[Task description]
Nothing but the lines from the one containing "(111, 458) = (217, 473): black" through the end of the data should be output, each reproduced exactly.

[Information provided]
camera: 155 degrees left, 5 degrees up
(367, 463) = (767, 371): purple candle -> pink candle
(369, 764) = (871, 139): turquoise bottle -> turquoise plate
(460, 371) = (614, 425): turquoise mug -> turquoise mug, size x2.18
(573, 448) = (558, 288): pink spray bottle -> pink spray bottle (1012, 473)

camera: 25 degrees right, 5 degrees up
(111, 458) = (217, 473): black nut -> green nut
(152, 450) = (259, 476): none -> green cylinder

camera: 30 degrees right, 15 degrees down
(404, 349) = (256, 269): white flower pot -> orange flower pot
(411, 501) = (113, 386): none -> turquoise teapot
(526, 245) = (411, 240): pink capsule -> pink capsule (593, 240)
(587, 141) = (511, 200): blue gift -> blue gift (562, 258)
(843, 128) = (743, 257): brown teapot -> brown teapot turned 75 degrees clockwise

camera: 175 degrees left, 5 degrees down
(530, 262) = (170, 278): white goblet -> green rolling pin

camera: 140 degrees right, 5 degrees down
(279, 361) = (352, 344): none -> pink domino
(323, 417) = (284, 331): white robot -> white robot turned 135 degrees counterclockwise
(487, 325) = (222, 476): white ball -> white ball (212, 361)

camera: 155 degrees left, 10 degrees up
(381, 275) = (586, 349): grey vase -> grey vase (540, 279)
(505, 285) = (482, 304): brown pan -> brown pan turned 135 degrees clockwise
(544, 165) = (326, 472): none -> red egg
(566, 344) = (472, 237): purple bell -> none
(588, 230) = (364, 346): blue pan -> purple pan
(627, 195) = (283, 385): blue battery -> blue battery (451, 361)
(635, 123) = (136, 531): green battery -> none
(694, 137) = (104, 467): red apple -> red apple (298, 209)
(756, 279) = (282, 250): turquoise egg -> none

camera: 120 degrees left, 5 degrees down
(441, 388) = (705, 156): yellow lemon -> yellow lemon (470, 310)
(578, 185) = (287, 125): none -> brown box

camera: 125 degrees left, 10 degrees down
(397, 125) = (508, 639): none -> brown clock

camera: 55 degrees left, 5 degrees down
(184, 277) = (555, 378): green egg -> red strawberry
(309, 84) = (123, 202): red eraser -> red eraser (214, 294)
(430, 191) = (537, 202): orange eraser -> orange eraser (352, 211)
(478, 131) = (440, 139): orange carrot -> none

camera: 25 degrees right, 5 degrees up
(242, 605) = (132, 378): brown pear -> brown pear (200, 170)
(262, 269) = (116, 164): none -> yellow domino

[Problem solution]
(111, 458) = (217, 473): black nut -> green nut
(152, 450) = (259, 476): none -> green cylinder

camera: 30 degrees right, 15 degrees down
(404, 349) = (256, 269): white flower pot -> orange flower pot
(411, 501) = (113, 386): none -> turquoise teapot
(526, 245) = (411, 240): pink capsule -> pink capsule (593, 240)
(587, 141) = (511, 200): blue gift -> blue gift (562, 258)
(843, 128) = (743, 257): brown teapot -> brown teapot turned 75 degrees clockwise

camera: 175 degrees left, 5 degrees down
(530, 262) = (170, 278): white goblet -> green rolling pin

camera: 140 degrees right, 5 degrees down
(279, 361) = (352, 344): none -> pink domino
(323, 417) = (284, 331): white robot -> white robot turned 135 degrees counterclockwise
(487, 325) = (222, 476): white ball -> white ball (212, 361)

camera: 155 degrees left, 10 degrees up
(381, 275) = (586, 349): grey vase -> grey vase (540, 279)
(505, 285) = (482, 304): brown pan -> brown pan turned 135 degrees clockwise
(544, 165) = (326, 472): none -> red egg
(566, 344) = (472, 237): purple bell -> none
(588, 230) = (364, 346): blue pan -> purple pan
(627, 195) = (283, 385): blue battery -> blue battery (451, 361)
(635, 123) = (136, 531): green battery -> none
(694, 137) = (104, 467): red apple -> red apple (298, 209)
(756, 279) = (282, 250): turquoise egg -> none

camera: 120 degrees left, 5 degrees down
(441, 388) = (705, 156): yellow lemon -> yellow lemon (470, 310)
(578, 185) = (287, 125): none -> brown box

camera: 125 degrees left, 10 degrees down
(397, 125) = (508, 639): none -> brown clock

camera: 55 degrees left, 5 degrees down
(184, 277) = (555, 378): green egg -> red strawberry
(309, 84) = (123, 202): red eraser -> red eraser (214, 294)
(430, 191) = (537, 202): orange eraser -> orange eraser (352, 211)
(478, 131) = (440, 139): orange carrot -> none

camera: 25 degrees right, 5 degrees up
(242, 605) = (132, 378): brown pear -> brown pear (200, 170)
(262, 269) = (116, 164): none -> yellow domino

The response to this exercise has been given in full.